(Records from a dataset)
↓↓↓

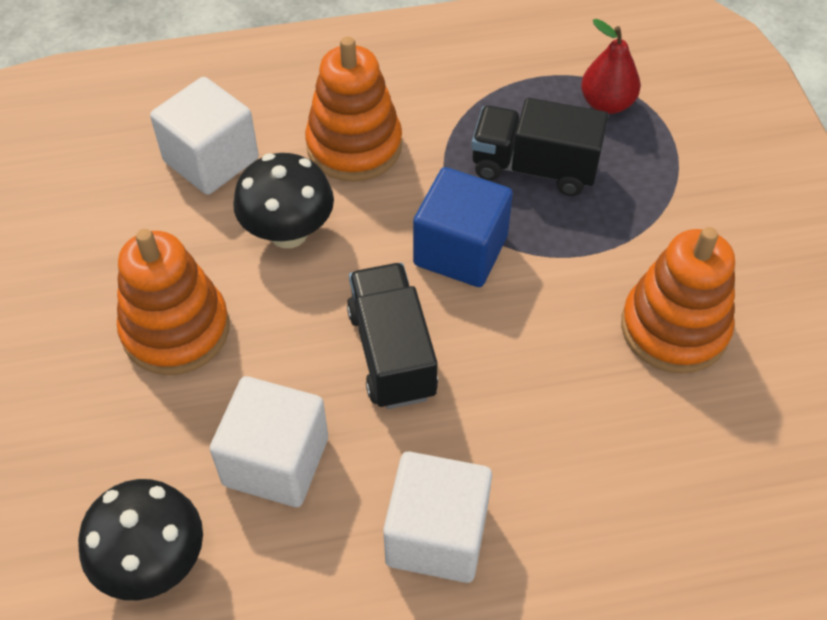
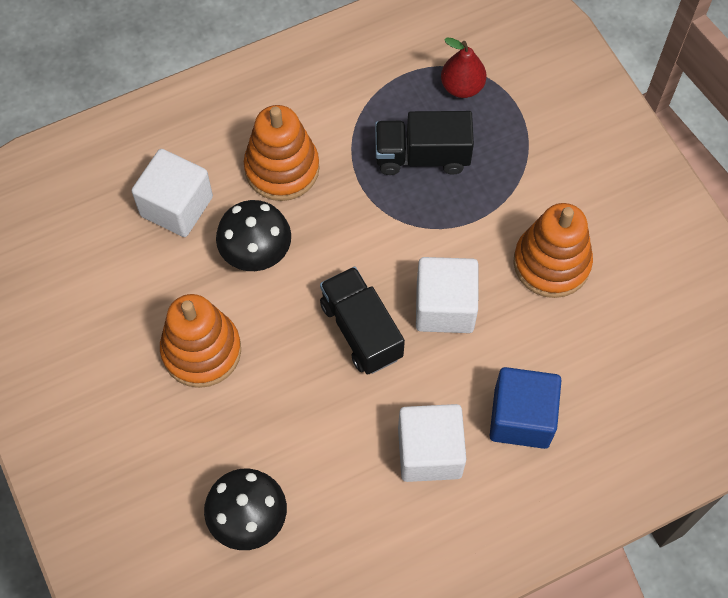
camera: 15 degrees left, 10 degrees up
(276, 461) = (306, 429): white cube -> white cube (445, 307)
(460, 250) = (386, 238): blue cube -> blue cube (521, 418)

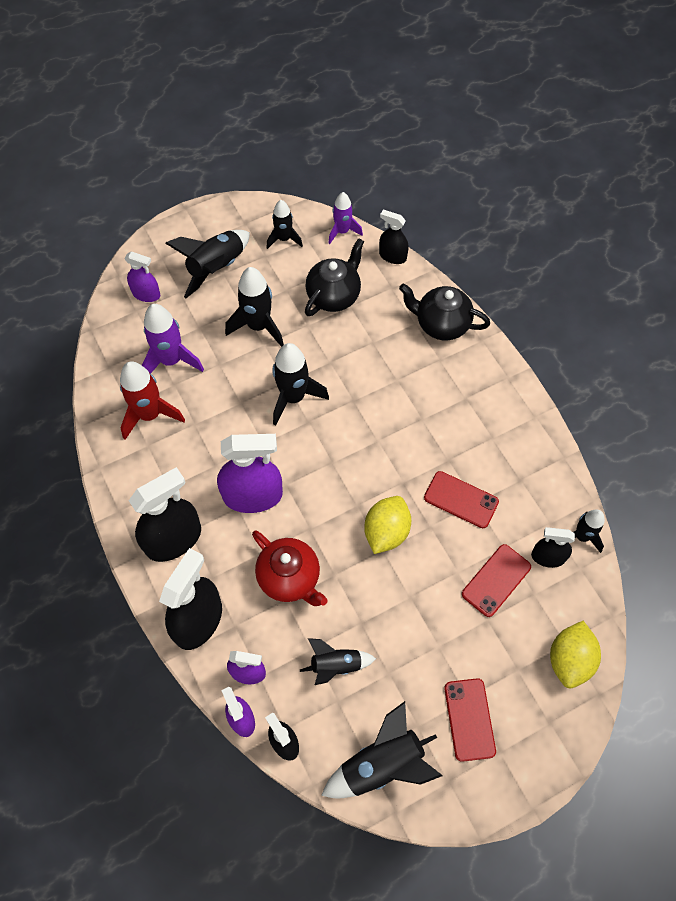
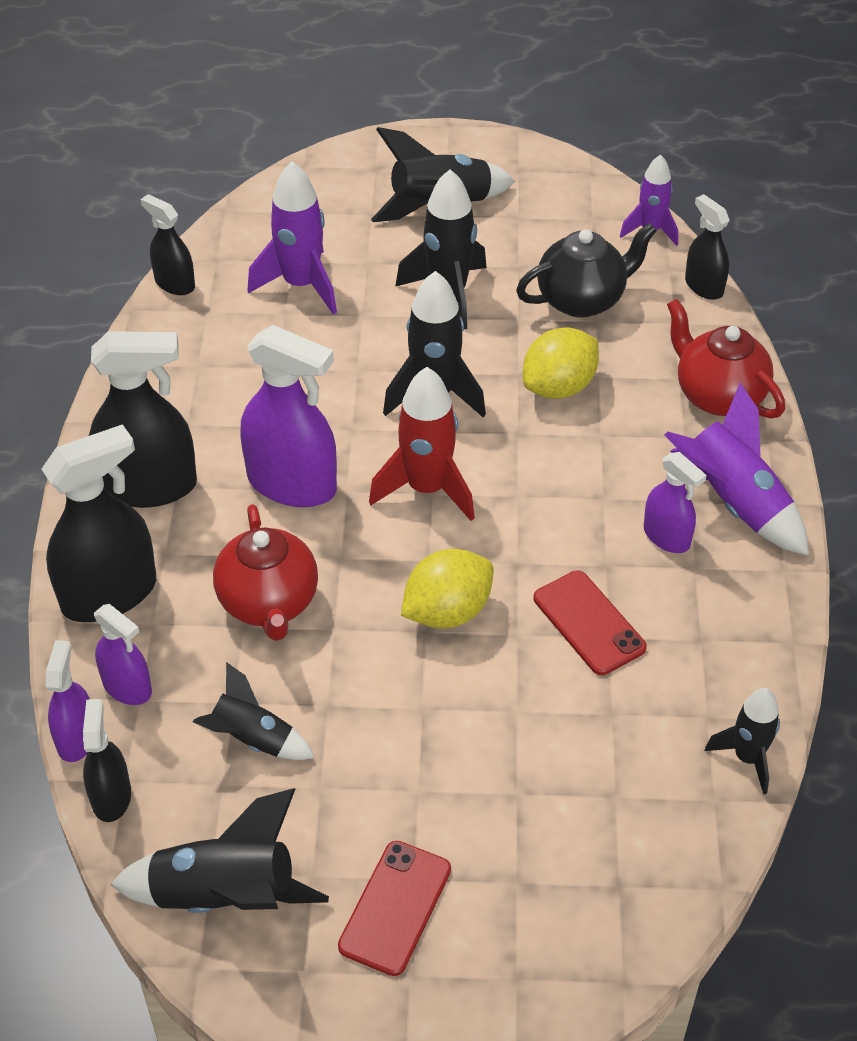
camera: 30 degrees right, 15 degrees down
(146, 294) = (325, 199): purple spray bottle -> purple spray bottle (666, 537)
(150, 415) = (227, 333): red rocket -> red rocket (427, 489)
(284, 239) = (559, 208): black rocket -> none
(441, 324) = (718, 395): black teapot -> red teapot
(488, 388) = (733, 502): none -> purple rocket
(496, 580) = (568, 750): red phone -> none
(548, 557) = (672, 759): black spray bottle -> black spray bottle (174, 283)
(569, 659) = (609, 911): yellow lemon -> yellow lemon (559, 387)

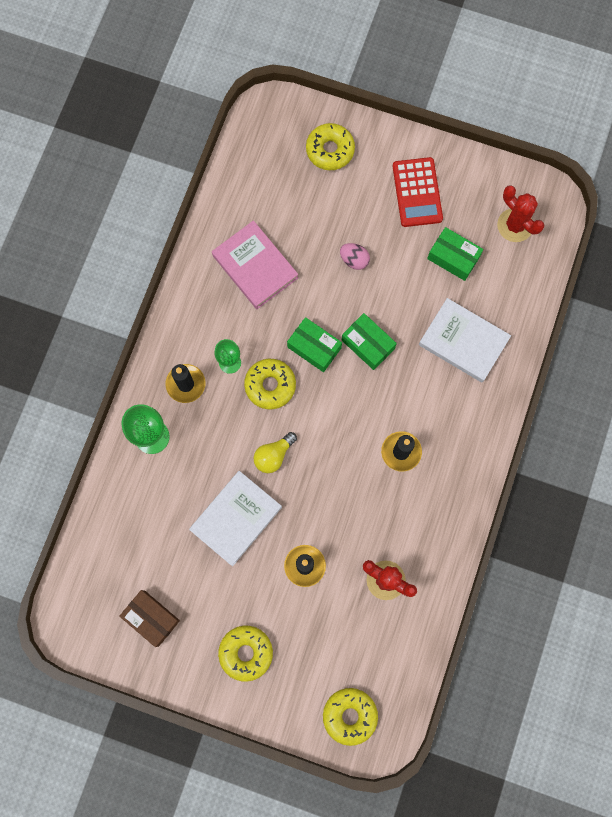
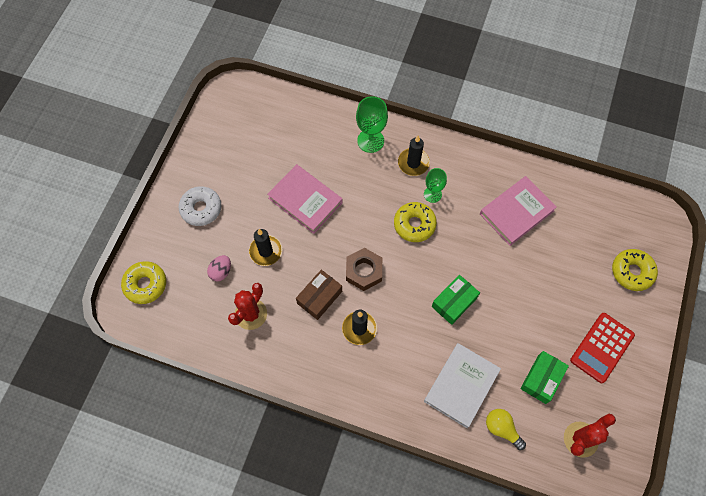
camera: 90 degrees right, 10 degrees down
(151, 618) = (232, 144): brown box -> brown box (319, 297)
(236, 518) = (305, 200): white book -> pink book
(246, 653) = (201, 209): yellow donut -> white donut
(273, 455) = (356, 227): yellow light bulb -> yellow light bulb (502, 429)
(314, 347) = (449, 258): green box -> none
(330, 446) = (364, 271): none -> brown nut
(354, 260) = (530, 291): pink egg -> pink egg (221, 272)
(417, 192) = (602, 347): red calculator -> red calculator turned 45 degrees counterclockwise

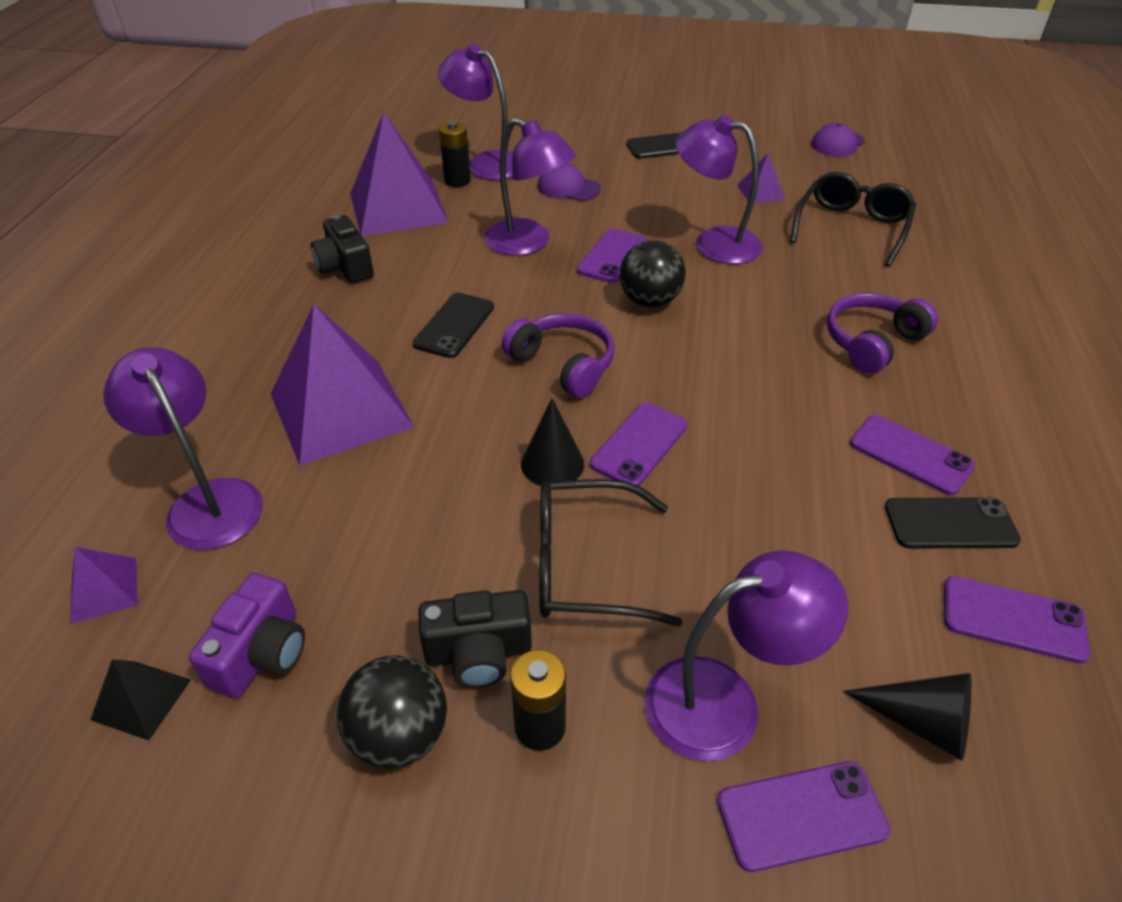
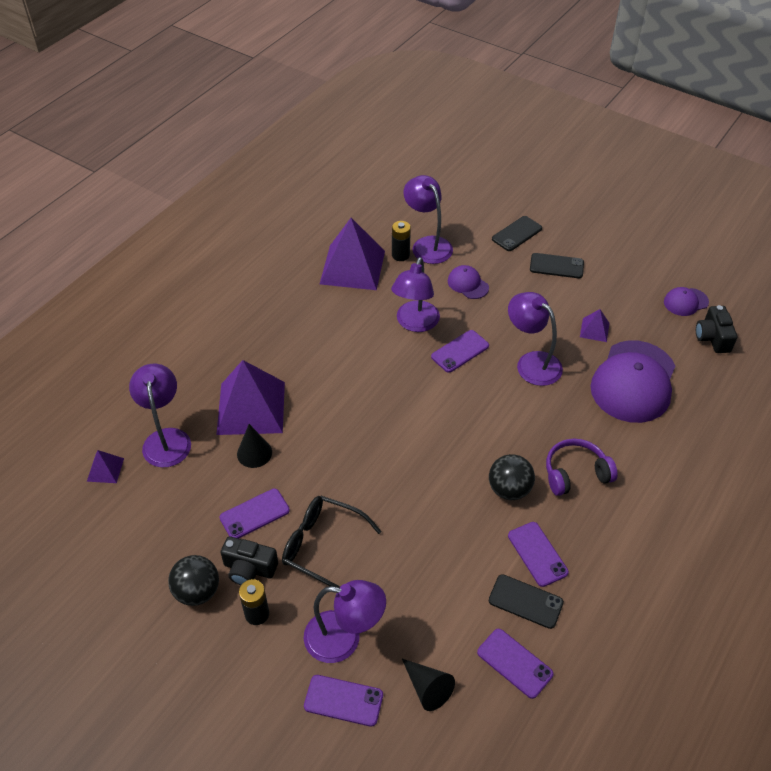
camera: 25 degrees right, 5 degrees up
(141, 699) = (102, 530): black pyramid -> none
(261, 653) = (158, 529): purple camera -> none
(345, 267) = (299, 306): black camera -> black camera (712, 338)
(454, 325) = (338, 372): black phone -> black phone (517, 234)
(528, 243) = (415, 323): purple lamp -> purple lamp turned 45 degrees clockwise
(552, 464) = (340, 482): black cone -> black cone (254, 453)
(563, 364) = (383, 421): purple headphones -> none
(639, 445) = (392, 489): purple phone -> purple phone (254, 514)
(649, 301) = (461, 394): black ball -> black ball (509, 489)
(851, 228) = (633, 381): black glasses -> purple cap

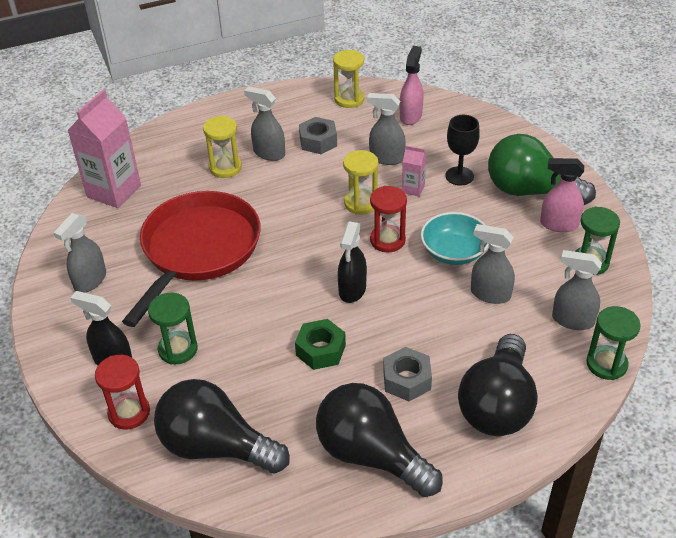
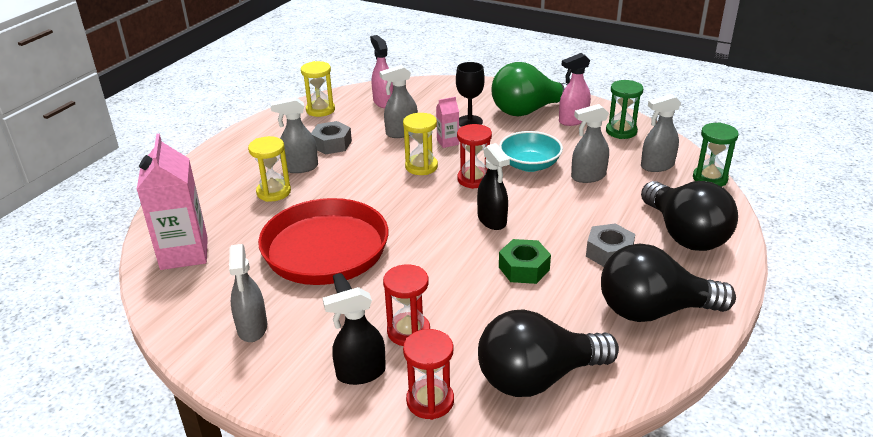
camera: 40 degrees left, 10 degrees down
(178, 349) = (408, 331): green hourglass -> red hourglass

↑↑↑

WHAT YOU WILL DO: Above, find the line with "camera: 30 degrees right, 15 degrees down"; copy it and every line down to the line with "(354, 260) = (530, 291): pink", exactly and both included, but no pictures.

EXERCISE RESPONSE:
camera: 30 degrees right, 15 degrees down
(146, 294) = (325, 199): purple spray bottle -> purple spray bottle (666, 537)
(150, 415) = (227, 333): red rocket -> red rocket (427, 489)
(284, 239) = (559, 208): black rocket -> none
(441, 324) = (718, 395): black teapot -> red teapot
(488, 388) = (733, 502): none -> purple rocket
(496, 580) = (568, 750): red phone -> none
(548, 557) = (672, 759): black spray bottle -> black spray bottle (174, 283)
(569, 659) = (609, 911): yellow lemon -> yellow lemon (559, 387)

camera: 90 degrees right, 10 degrees down
(151, 618) = (232, 144): brown box -> brown box (319, 297)
(236, 518) = (305, 200): white book -> pink book
(246, 653) = (201, 209): yellow donut -> white donut
(273, 455) = (356, 227): yellow light bulb -> yellow light bulb (502, 429)
(314, 347) = (449, 258): green box -> none
(330, 446) = (364, 271): none -> brown nut
(354, 260) = (530, 291): pink egg -> pink egg (221, 272)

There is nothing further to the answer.